## [TASK INSTRUCTIONS]
What lines of the data below hold the string "star"? Copy each one out.

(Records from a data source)
* * * * * * * * *

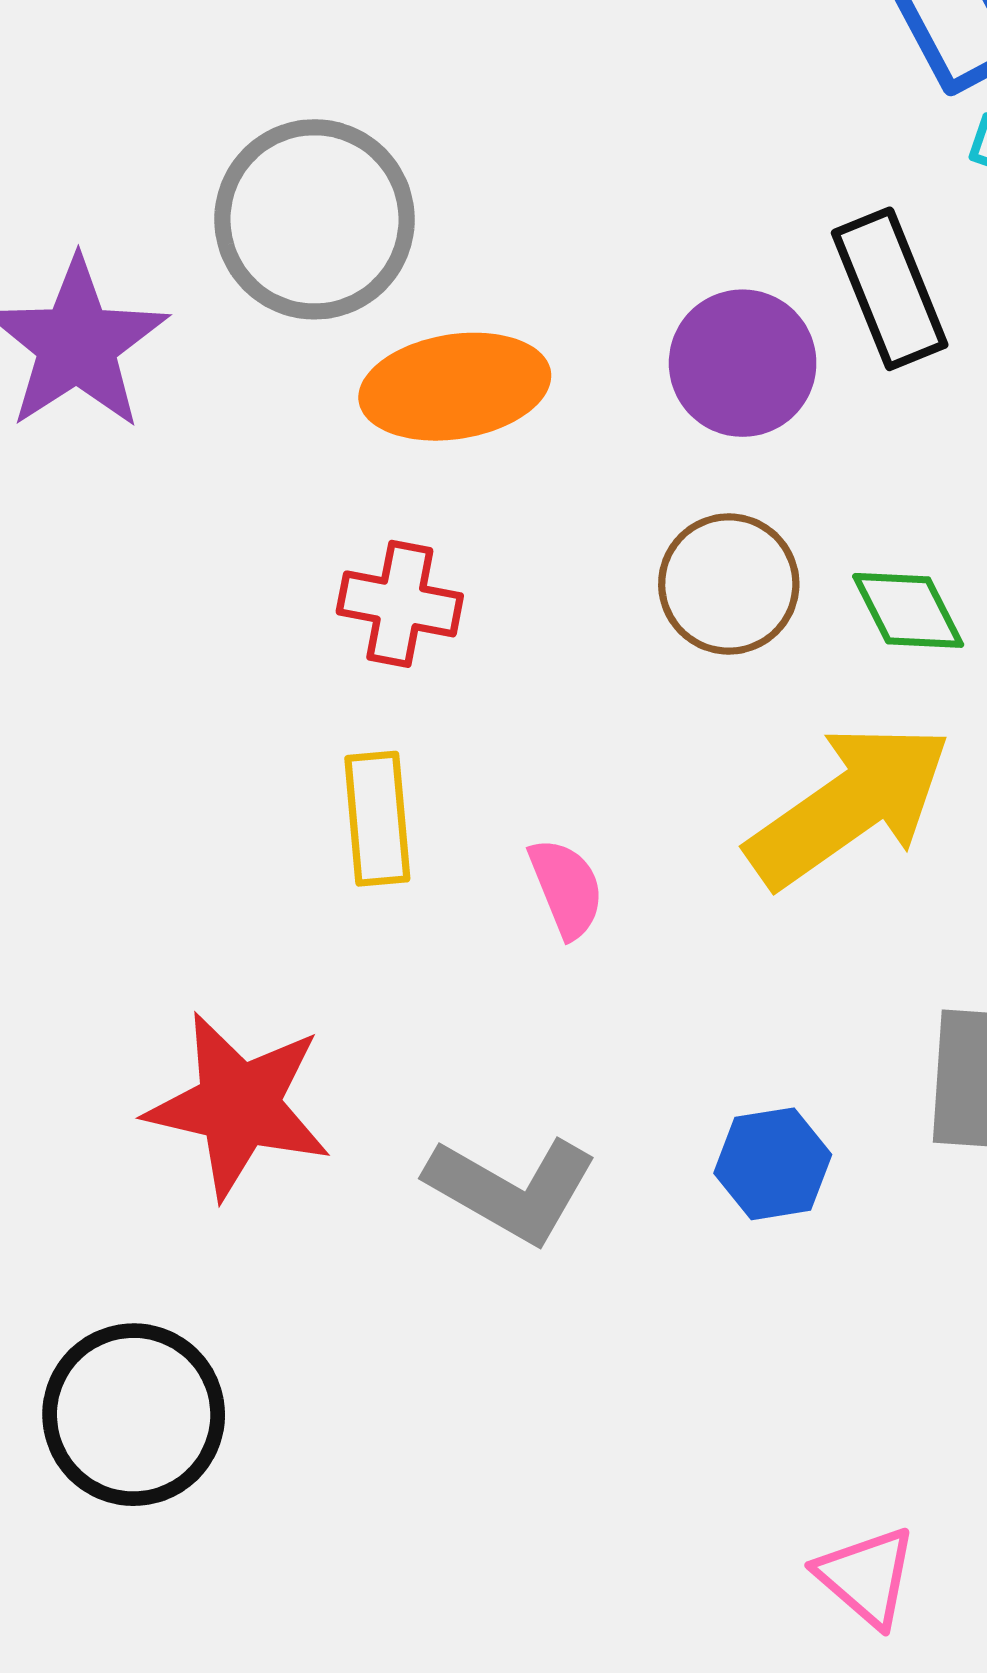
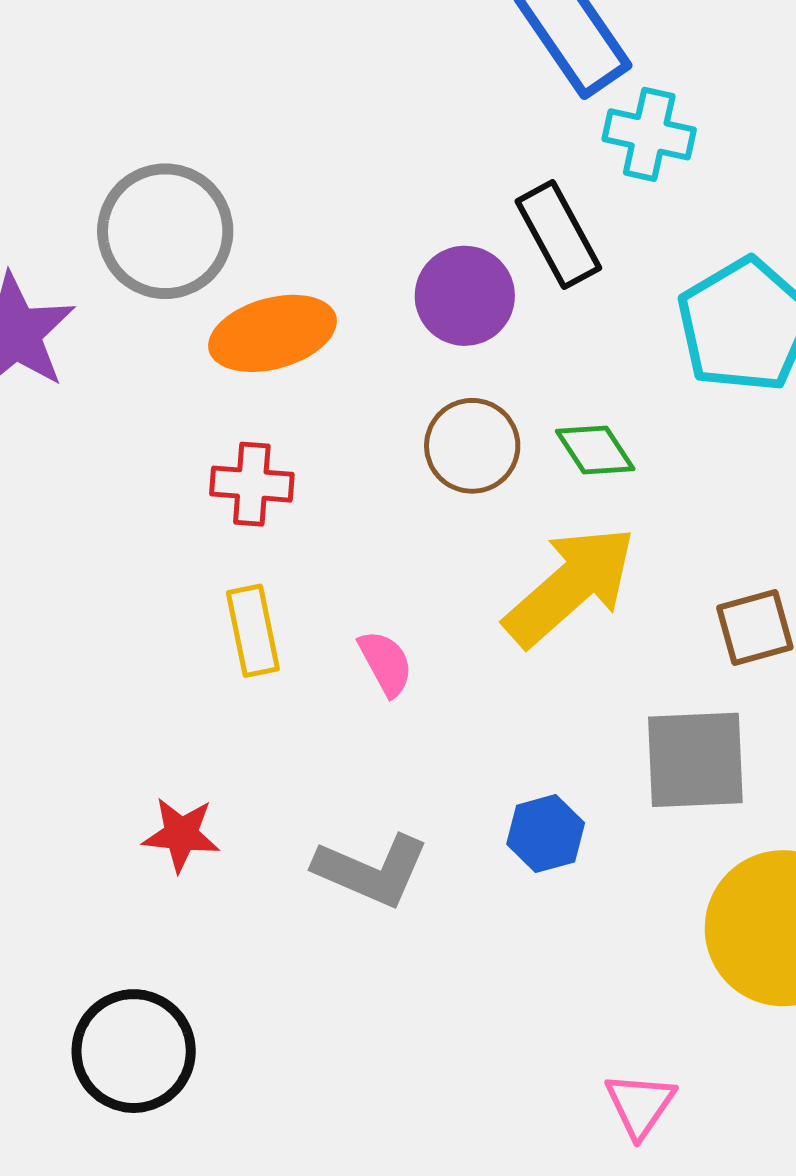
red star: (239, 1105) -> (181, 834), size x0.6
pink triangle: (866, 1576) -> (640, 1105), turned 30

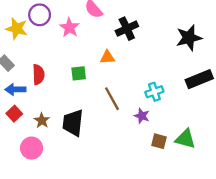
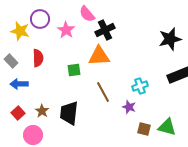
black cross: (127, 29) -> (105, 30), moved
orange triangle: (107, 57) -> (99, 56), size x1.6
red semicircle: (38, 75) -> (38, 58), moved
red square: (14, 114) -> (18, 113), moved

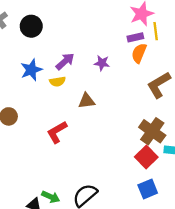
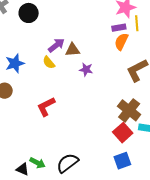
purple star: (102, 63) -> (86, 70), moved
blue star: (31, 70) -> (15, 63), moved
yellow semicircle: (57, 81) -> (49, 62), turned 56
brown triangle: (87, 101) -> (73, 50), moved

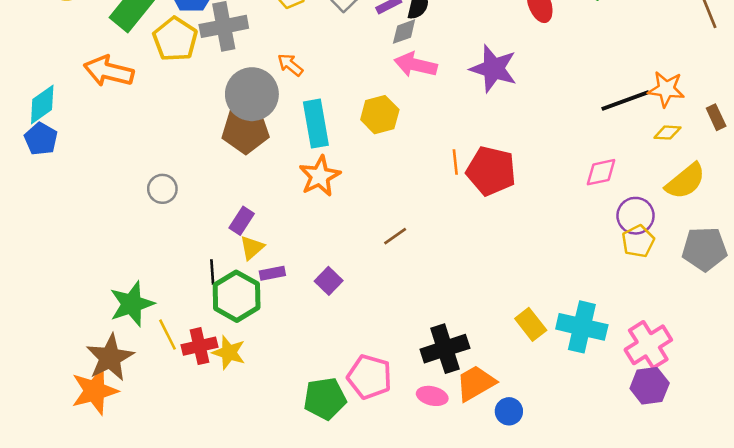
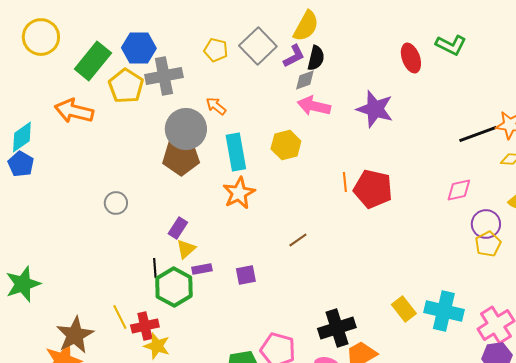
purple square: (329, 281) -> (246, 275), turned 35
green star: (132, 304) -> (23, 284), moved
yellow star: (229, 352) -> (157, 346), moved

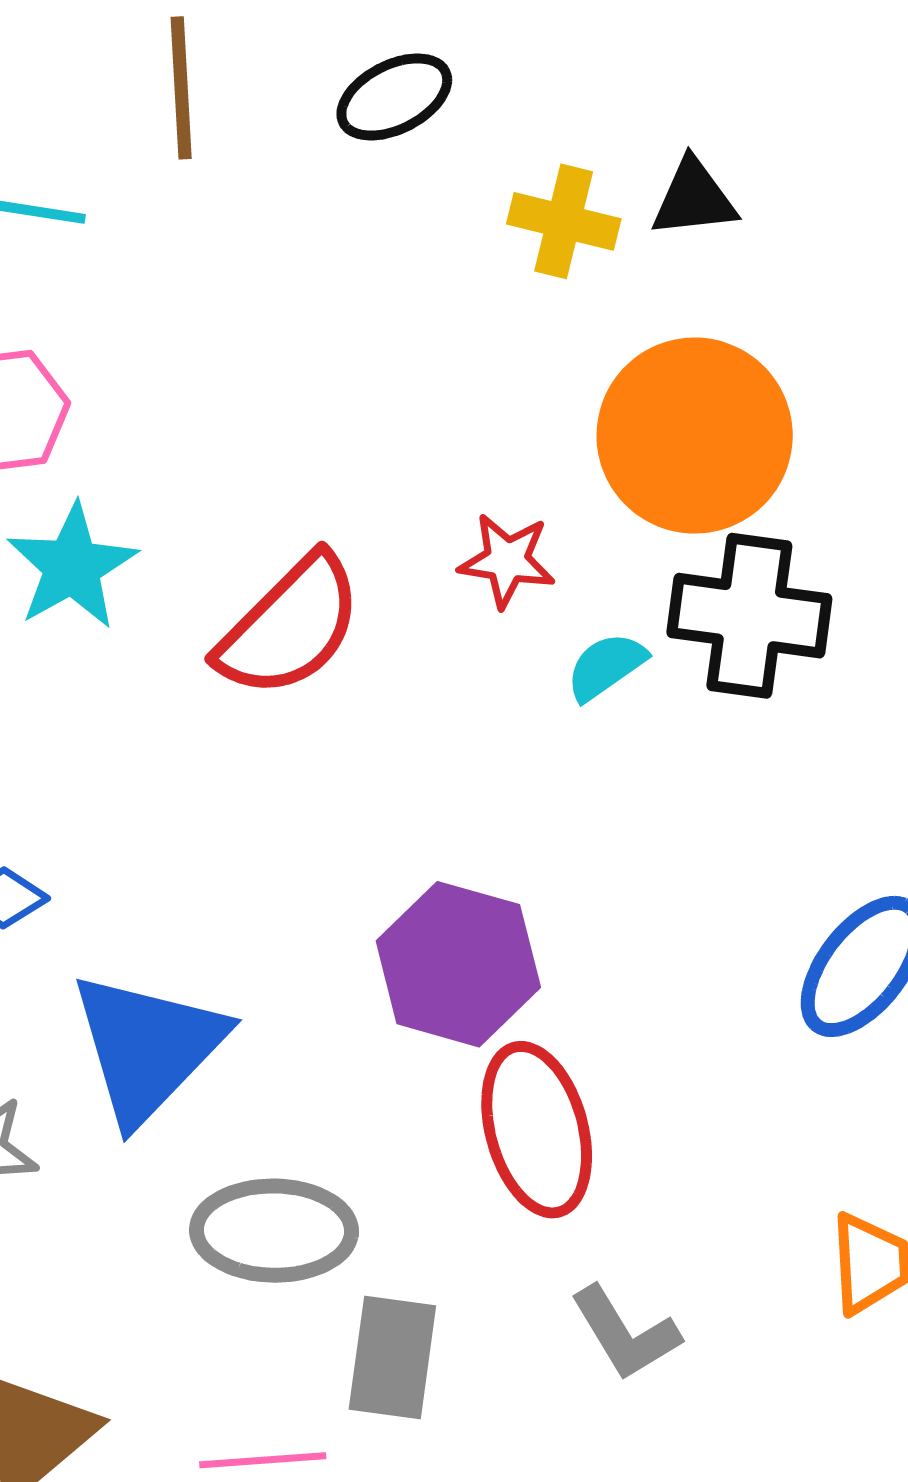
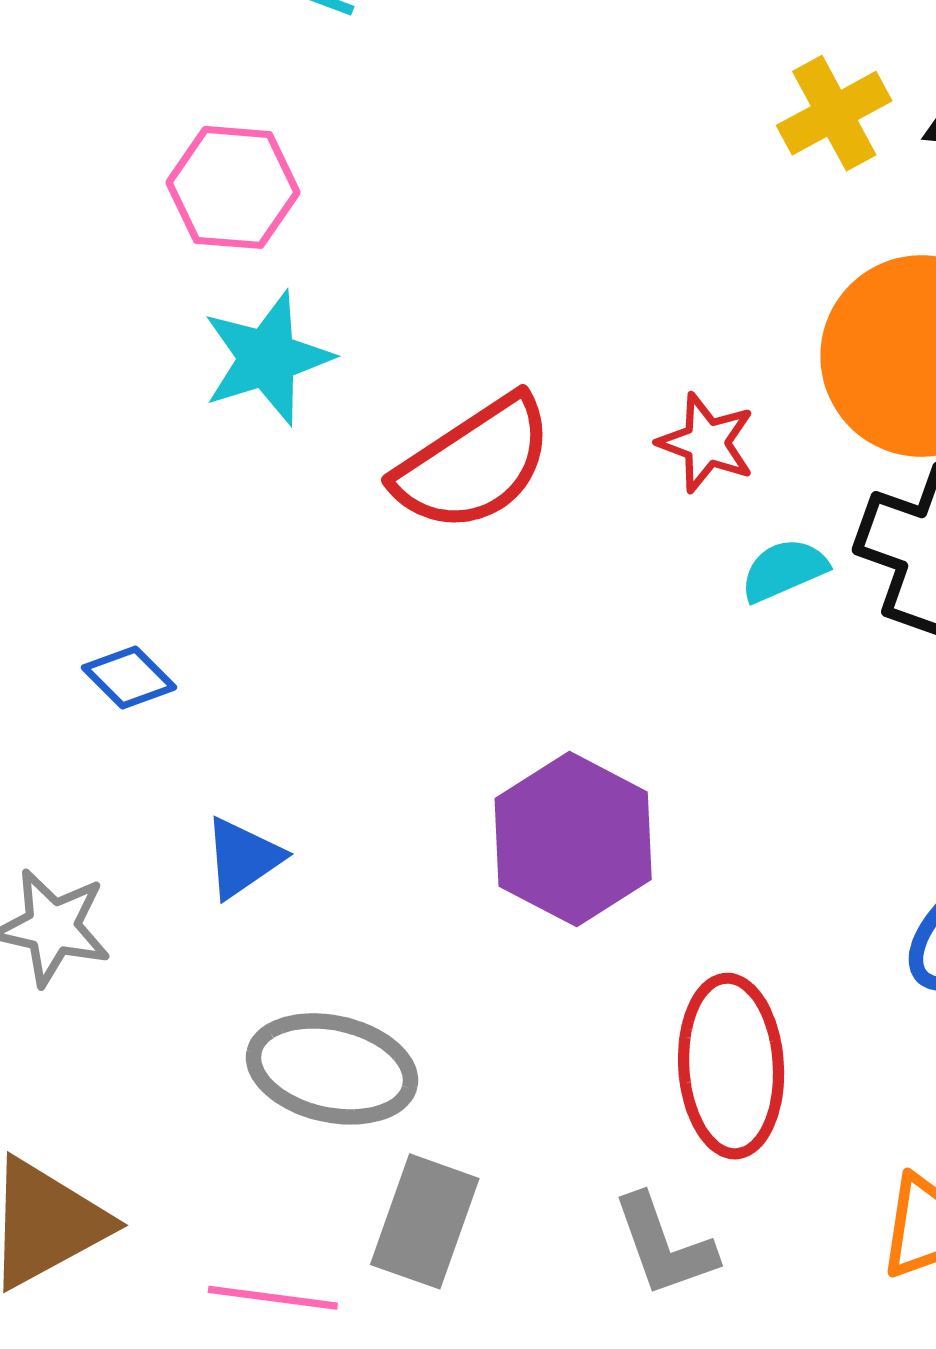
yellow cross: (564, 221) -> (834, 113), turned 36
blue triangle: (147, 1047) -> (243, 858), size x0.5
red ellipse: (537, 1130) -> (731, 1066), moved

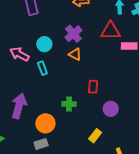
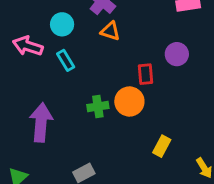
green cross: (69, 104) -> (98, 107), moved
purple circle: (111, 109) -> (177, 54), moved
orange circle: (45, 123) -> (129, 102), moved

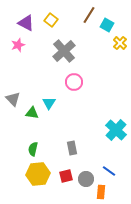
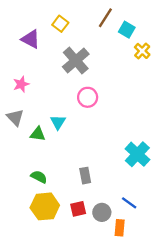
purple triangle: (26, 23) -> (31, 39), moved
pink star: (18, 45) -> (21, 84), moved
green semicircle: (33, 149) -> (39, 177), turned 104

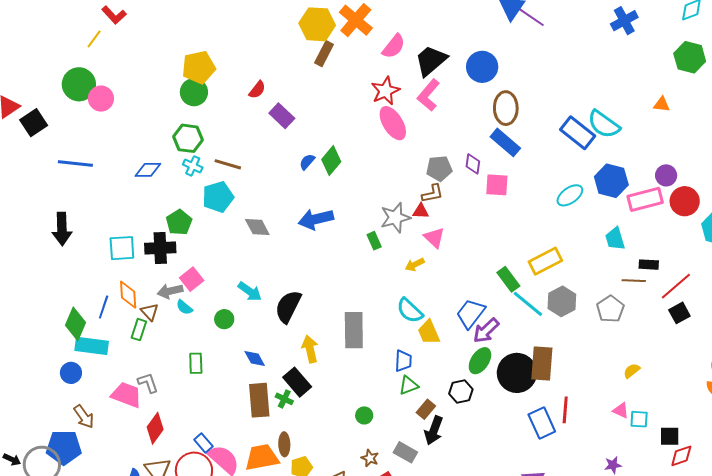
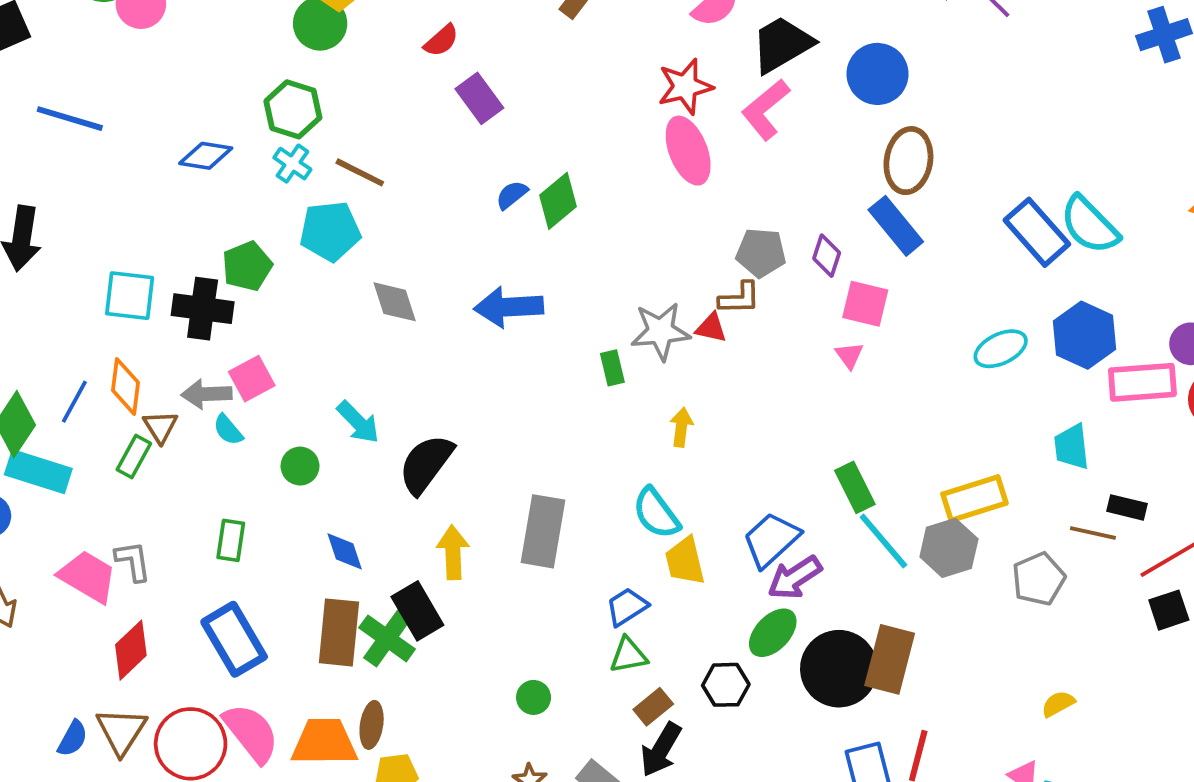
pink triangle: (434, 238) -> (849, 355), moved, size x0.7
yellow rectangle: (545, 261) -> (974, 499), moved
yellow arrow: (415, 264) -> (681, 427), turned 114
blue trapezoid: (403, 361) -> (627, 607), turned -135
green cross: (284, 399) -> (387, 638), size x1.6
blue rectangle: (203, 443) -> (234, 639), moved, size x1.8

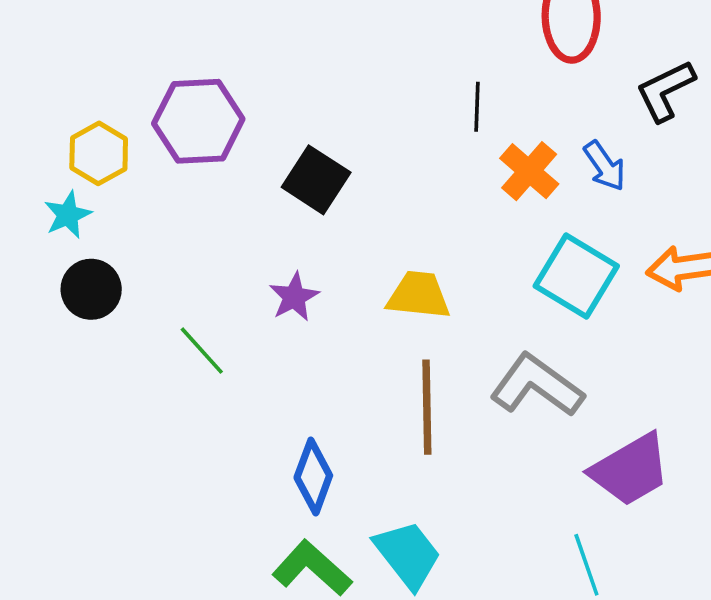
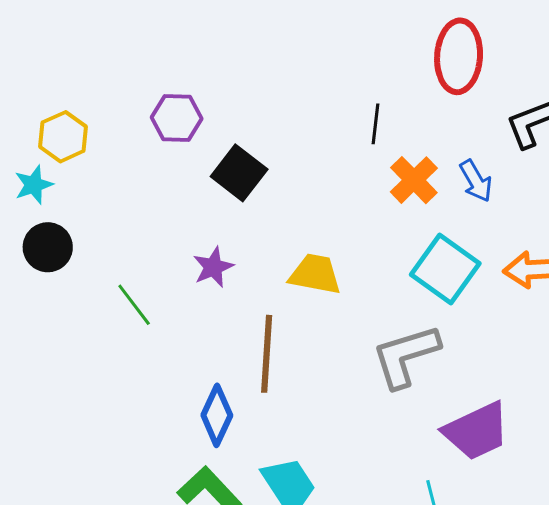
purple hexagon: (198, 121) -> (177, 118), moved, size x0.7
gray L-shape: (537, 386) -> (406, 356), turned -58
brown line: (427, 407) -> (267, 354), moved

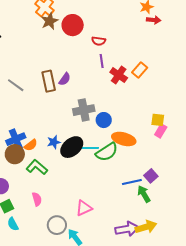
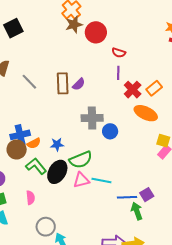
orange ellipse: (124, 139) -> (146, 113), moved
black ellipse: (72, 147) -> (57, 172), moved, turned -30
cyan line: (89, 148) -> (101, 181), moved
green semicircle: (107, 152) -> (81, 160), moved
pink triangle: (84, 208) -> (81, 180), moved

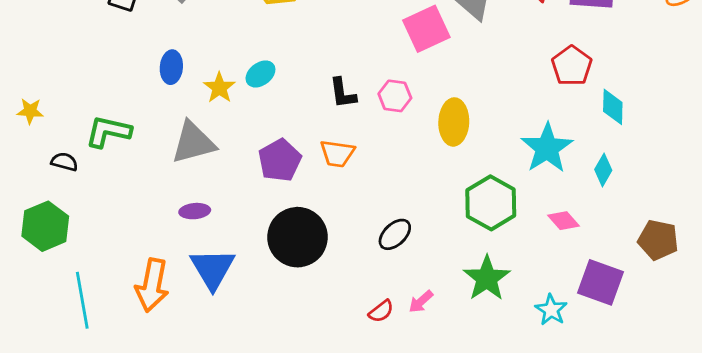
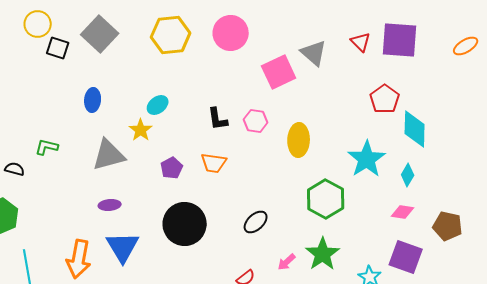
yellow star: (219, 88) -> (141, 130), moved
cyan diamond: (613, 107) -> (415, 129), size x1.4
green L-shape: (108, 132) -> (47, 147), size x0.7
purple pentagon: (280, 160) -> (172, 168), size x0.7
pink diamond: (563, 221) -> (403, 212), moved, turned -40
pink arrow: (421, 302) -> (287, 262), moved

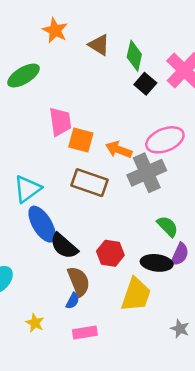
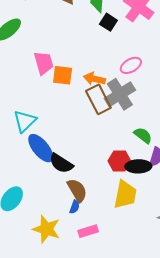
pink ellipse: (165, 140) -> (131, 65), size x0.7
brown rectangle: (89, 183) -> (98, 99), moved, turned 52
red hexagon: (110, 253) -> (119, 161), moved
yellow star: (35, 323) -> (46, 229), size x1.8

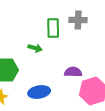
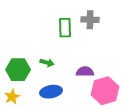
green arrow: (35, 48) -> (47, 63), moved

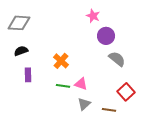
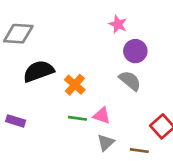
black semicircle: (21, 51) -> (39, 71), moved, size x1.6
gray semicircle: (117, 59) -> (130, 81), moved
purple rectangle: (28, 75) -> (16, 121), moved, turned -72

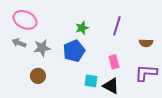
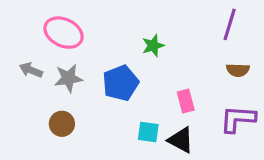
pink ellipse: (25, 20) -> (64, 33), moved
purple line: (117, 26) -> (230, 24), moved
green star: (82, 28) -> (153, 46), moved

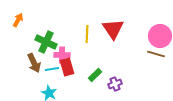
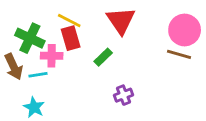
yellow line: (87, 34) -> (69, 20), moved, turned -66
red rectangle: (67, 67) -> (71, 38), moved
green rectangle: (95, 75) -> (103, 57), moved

* * * * * * * * *

## [TASK OUTPUT]
red star: (239, 1105) -> (181, 834), size x0.6
purple star: (102, 63) -> (86, 70), moved
blue star: (31, 70) -> (15, 63), moved
green star: (132, 304) -> (23, 284), moved
yellow star: (229, 352) -> (157, 346), moved
pink star: (18, 45) -> (21, 84), moved
yellow star: (219, 88) -> (141, 130), moved
yellow star: (35, 323) -> (46, 229), size x1.8
green star: (82, 28) -> (153, 46), moved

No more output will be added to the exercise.